● **DESCRIPTION OF THE TASK**: Write the data out again, character for character, with no images.

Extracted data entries
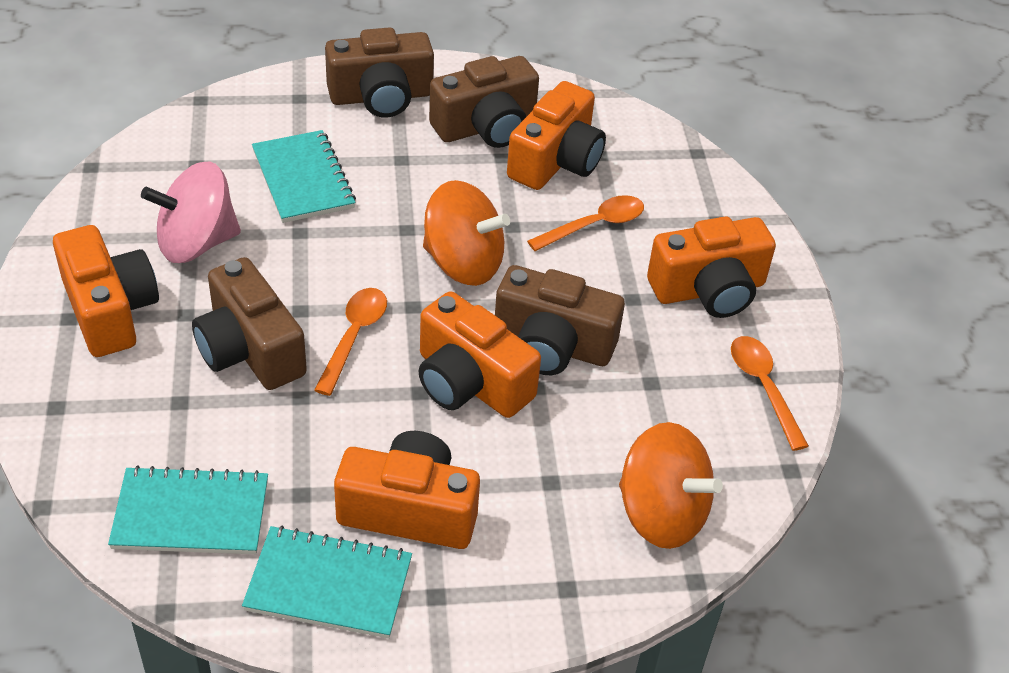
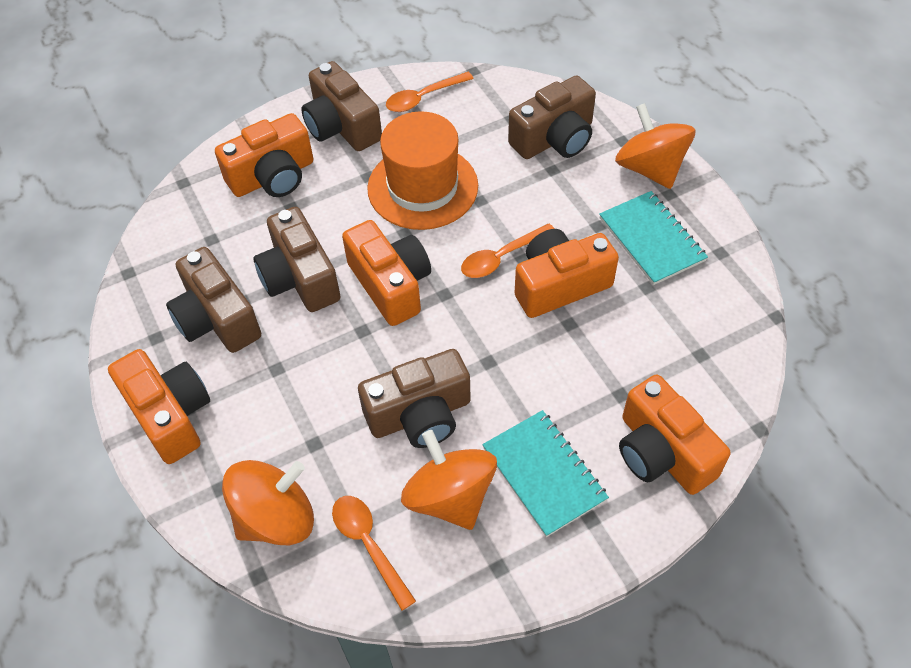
brown camera: 4 -> 5
orange hat: 0 -> 1
orange spinning top: 2 -> 3
pink spinning top: 1 -> 0
turquoise notebook: 3 -> 2

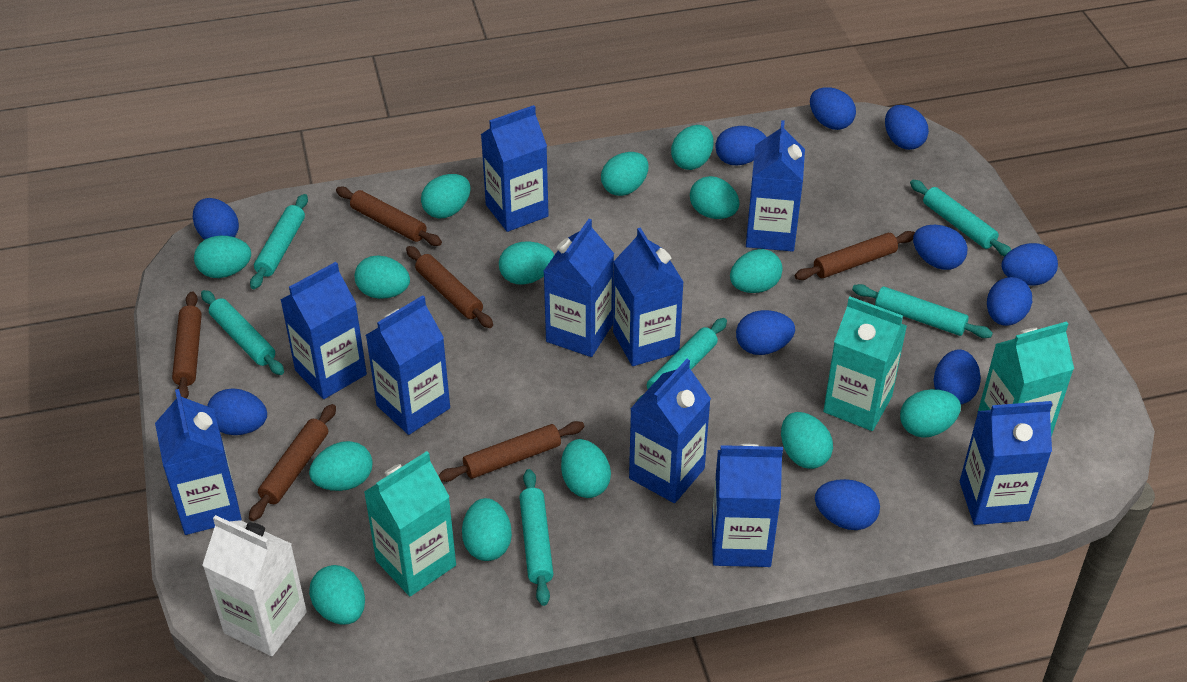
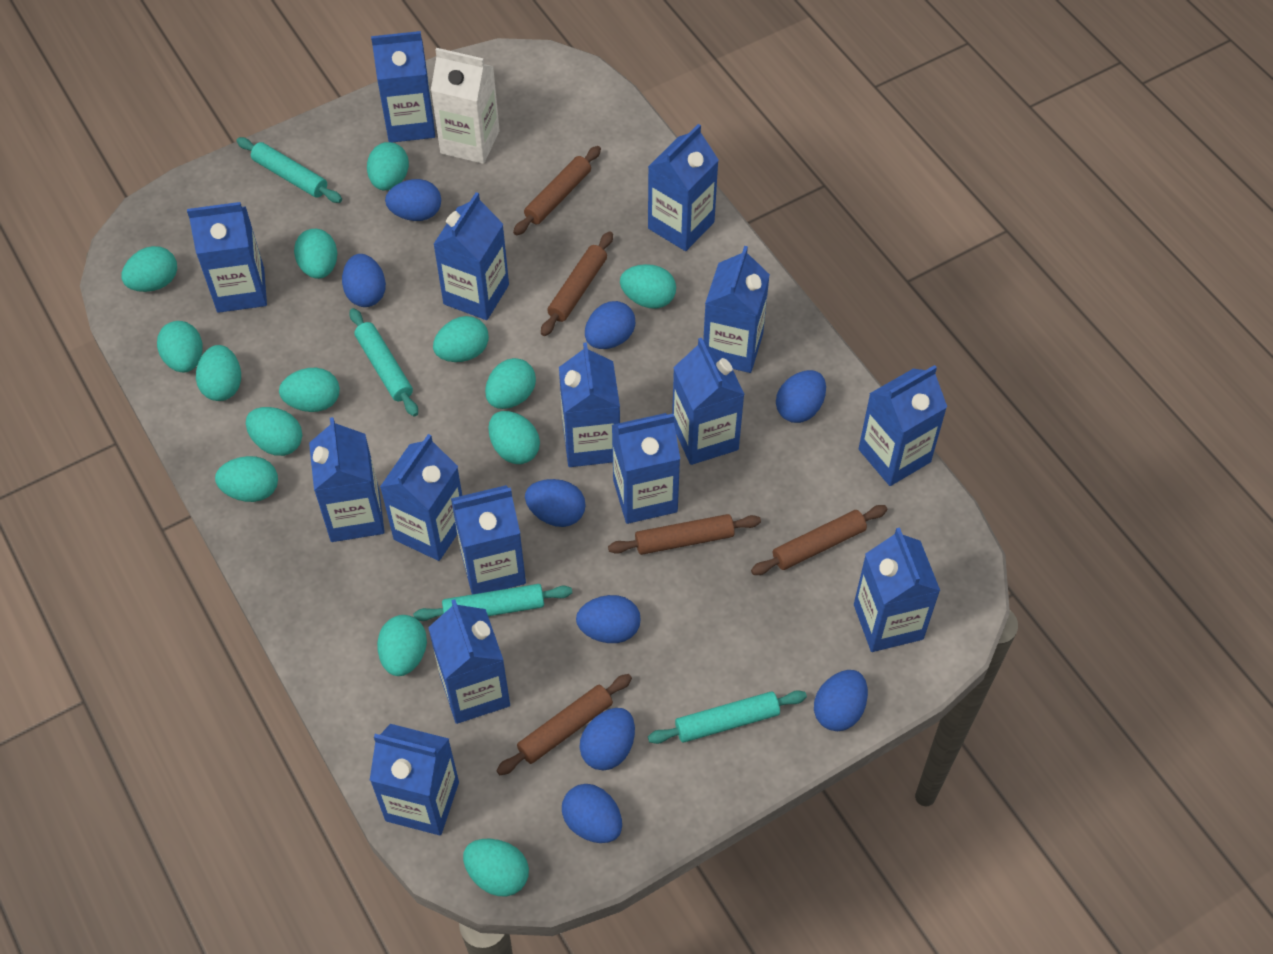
blue carton: 10 -> 15
blue egg: 11 -> 9
brown rolling pin: 6 -> 5
turquoise carton: 3 -> 0
turquoise rolling pin: 6 -> 4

● **SOLUTION TO THIS PROBLEM**:
brown camera: 4 -> 5
orange hat: 0 -> 1
orange spinning top: 2 -> 3
pink spinning top: 1 -> 0
turquoise notebook: 3 -> 2

blue carton: 10 -> 15
blue egg: 11 -> 9
brown rolling pin: 6 -> 5
turquoise carton: 3 -> 0
turquoise rolling pin: 6 -> 4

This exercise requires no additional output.